- [Short task]
Count the lines in the data below that contain the string "appoggiatura", matching its case exactly. Give only the number.

(Saved data entries)

+ + + +

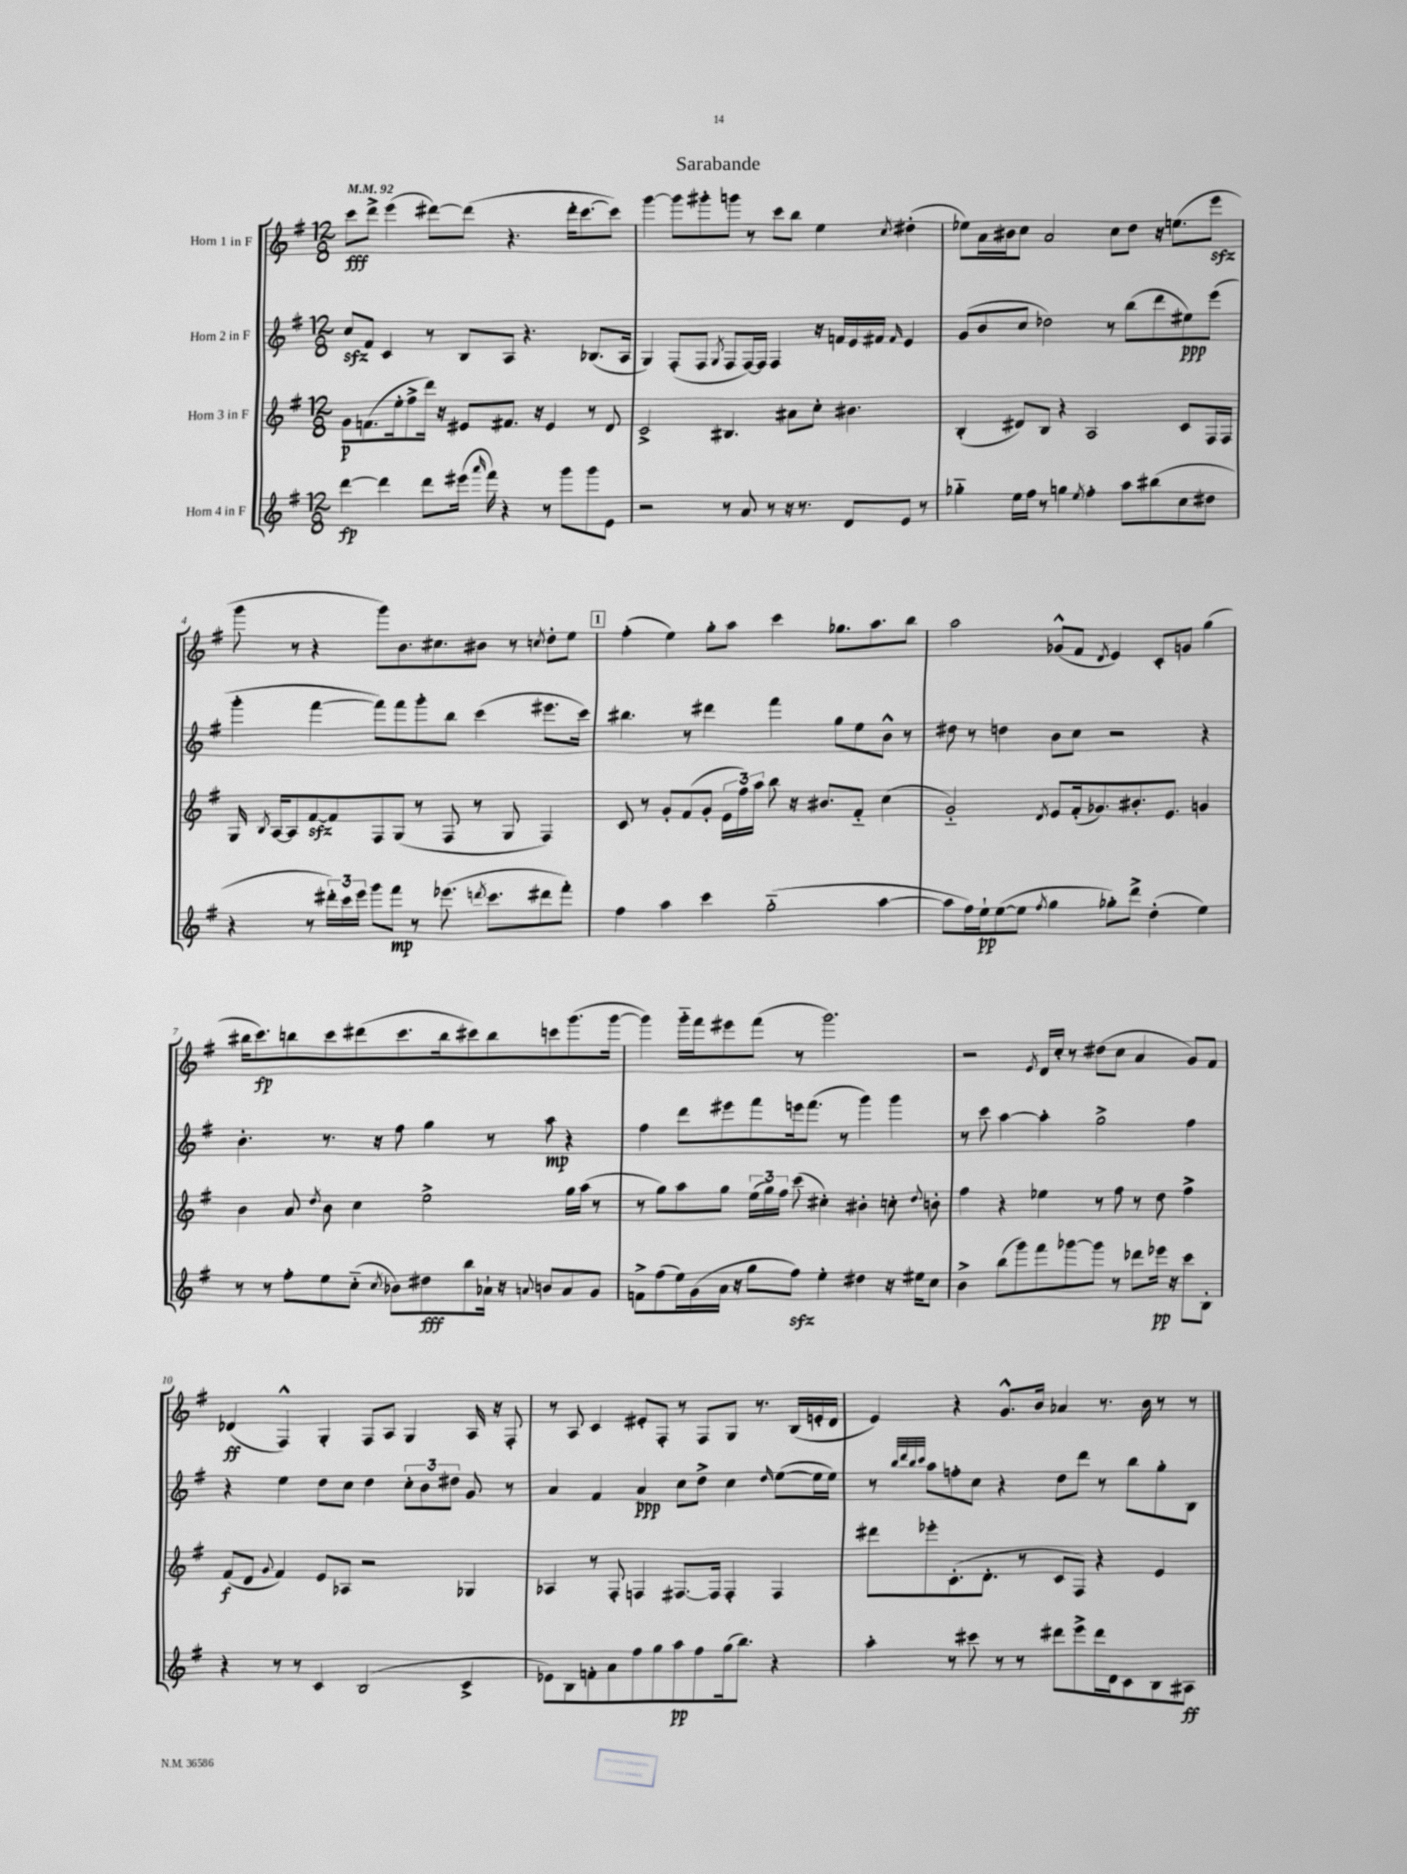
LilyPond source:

\header { title = "Sarabande" }
<<
\new StaffGroup <<
\new Staff = "s0" \with { instrumentName = "Horn 1 in F" } {
    \clef treble \key g \major \numericTimeSignature \time 12/8 \tempo 4 = 92
    \autoBeamOff c'''8[\fff d'''8]-> e'''4( dis'''8[~) dis'''8]( r4. dis'''16[-. c'''8.~ c'''8]) |
    g'''4~ g'''8[ gis'''8-. g'''8] r8 c'''8[ b''8] e''4 \acciaccatura { c''8 } dis''4-.( |
    ees''8[) a'16 bis'16 c''8] a'2 c''8[ d''8] r16 e''8.[( e'''8]\sfz |
    g'''8 r8 r4 g'''8[) b'8. cis''8. bis'8] r8 \acciaccatura { c''8 } d''8[-. e''8] |
    \mark \markup { \box "1" } fis''4-.( e''4) g''8[-. a''8] c'''4 ges''8.[ a''8. b''8] |
    a''2 ges'8[-^( fis'8] \acciaccatura { d'8 } e'4) c'8[-. g'8] g''4( |
    bis''16[ c'''8.\fp) b''8 c'''8 dis'''8( c'''8. b''16 cis'''8) b''8 c'''8 g'''8.( g'''16]~ |
    g'''4) g'''16[-_ fis'''16 eis'''8 fis'''8]( r8 g'''2.) |
    r2 \acciaccatura { e'8 } d'16[ c''16]-. r8 dis''8[( c''8] a'4 g'8[) fis'8] |
    des'4\ff( fis4-^) g4-. fis8[ a8] g4 a16 r16 fis8-. |
    r8 a8 c'4 eis'8[-. fis8]-. r8 fis8[ g8] r8. b16[( e'16-. d'16] |
    e'4) r4 g'8.[-^ b'16] aes'4 r8. b'16 r8 r8 \bar "|." |
}
\new Staff = "s1" \with { instrumentName = "Horn 2 in F" } {
    \clef treble \key g \major \numericTimeSignature \time 12/8
    \autoBeamOff c''8[\sfz fis'8] c'4 r8 b8[ a8] r4. bes8.[( a16] |
    g4) fis8[-.( fis8] \acciaccatura { g8 } fis8[ fis16~) fis16] fis4 r16 f'16[ e'16 fis'16] \grace { fis'16 } e'4 |
    g'8[( b'8 c''8] des''2) r8 b''8[( d'''8 eis''8\ppp) e'''8]( |
    g'''4-. fis'''4~ fis'''8[) fis'''8 g'''8-. b''8] c'''4( eis'''8.[ c'''16]) |
    \mark \markup { \box "1" } bis''4. r8 dis'''4 fis'''4 g''8[ e''8 b'8]-^ r8 |
    dis''8 r8 d''4 b'8[ c''8] r2 r4 |
    b'4.-. r8. r16 fis''8 g''4 r8 a''8\mp r4 |
    fis''4 d'''8[ eis'''8 fis'''8 e'''16 fis'''8.]( r8 g'''4) g'''4 |
    r8 c'''8 a''4~ a''4-. g''2-> fis''4 |
    r4 e''4 d''8[ c''8] d''4 \tuplet 3/2 { c''8[-. b'8 dis''8] } g'8 r8 |
    a'4 fis'4 a'4\ppp c''8[ d''8]-> c''4 \grace { d''16 } e''8[~( e''16 e''16]) |
    r8 \grace { b''32[ d'''32 b''32 c'''32] } a''8[ f''8-. c''8] r4 d''8[ d'''8] r8 b''8[ g''8-. b8] \bar "|." |
}
\new Staff = "s2" \with { instrumentName = "Horn 3 in F" } {
    \clef treble \key g \major \numericTimeSignature \time 12/8
    \autoBeamOff g'8[\p f'8.( e''16-. fis''8-> d'''16]) r16 eis'8[ fis'8.] r16 eis'4 r8 d'8 |
    c'2-> bis4. ais'8[ c''8]-. bis'4. |
    b4-.( dis'8[) b8] r4 a2 c'8[ fis16 fis16] |
    g16 \acciaccatura { b8 } a16[~ a8 fis'8~\sfz fis'8 fis8 g8]( r8 fis8 r8 g8 fis4) |
    \mark \markup { \box "1" } c'8 r8 g'8[-. fis'8( g'8]-. \tuplet 3/2 { e'16[ fis''16) a''16] } b''8 r16 bis'8.[ fis'8]-_ c''4( |
    g'2-_) \acciaccatura { d'8 } e'8[ fis'16-.( ges'8.) bis'8.-. e'8.] g'4 |
    b'4 a'8 \acciaccatura { d''8 } b'8 c''4 e''2-> g''16[ a''16]( r8 |
    r8 g''8[) a''8 g''8] \tuplet 3/2 { e''16[( g''16) fis''16] } c'''8( cis''4-.) bis'4-. c''8-. \appoggiatura { d''8 } b'8-. |
    fis''4 r4 ees''4 r8 fis''8 r8 d''8 fis''4-> |
    fis'8[\f( d'8] \appoggiatura { g'8 } fis'4) e'8[ aes8] r2 ges4 |
    aes4 r8 fis8-. f4 fis8.[~ fis16] fis4-. fis4 |
    dis'''8[ ees'''8-. c'8.-.( d'8.]-. r8 c'8[ fis8]) r4 e'4 \bar "|." |
}
\new Staff = "s3" \with { instrumentName = "Horn 4 in F" } {
    \clef treble \key g \major \numericTimeSignature \time 12/8
    \autoBeamOff d'''4~\fp d'''4 d'''8[ eis'''16]( \grace { a'''16 } fis'''16) r4 r8 g'''8[ g'''8 e'8] |
    r2 r8 a'8 r8 r16 r8. d'8[ e'8] r8 |
    ges''4-_ e''16[ fis''16] r8 g''4 \acciaccatura { e''8 } fis''4-. a''8[ bis''8( c''8 dis''8] |
    r4 r8 \tuplet 3/2 { dis'''16[-.) c'''16 e'''16] } g'''8[ fis'''8]\mp r8 ees'''8.( \acciaccatura { d'''8 } c'''8.[ dis'''8 fis'''8]-.) |
    \mark \markup { \box "1" } fis''4 a''4 c'''4 g''2-_( a''4~ |
    a''8[ fis''16) e''16-!\pp e''8~( e''8] \acciaccatura { fis''8 } g''4 ges''8[-.) d'''8]-> d''4-.( e''4) |
    r8 r8 fis''8[-. e''8 c''8]-_( \acciaccatura { c''8 } bes'8[) dis''8\fff b''8 aes'16]-! r16 \appoggiatura { a'8 } b'8[ a'8 g'8] |
    f'8[-> fis''8( e''16) g'16( a'16] r16 g''8[ fis''8]\sfz) e''4-. dis''4 r16 eis''16[ c''8] |
    b'4-> b''8[( g'''8) fis'''8 ges'''8~ ges'''8] r8 des'''8[ ees'''16]\pp r16 c'''8[ b8]-. |
    r4 r8 r8 c'4 b2( c'4-> |
    ees'8[) b8 f'8-. a'8 fis''8 g''8 a''8\pp fis''8 g''16( b''8.]) r4 |
    a''4-. r8 cis'''8 r8 r8 dis'''8[ e'''8-> dis'''16 d'16 c'8 b8 ais8]\ff \bar "|." |
}
>>
>>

+ + + +

- [Result for this task]
3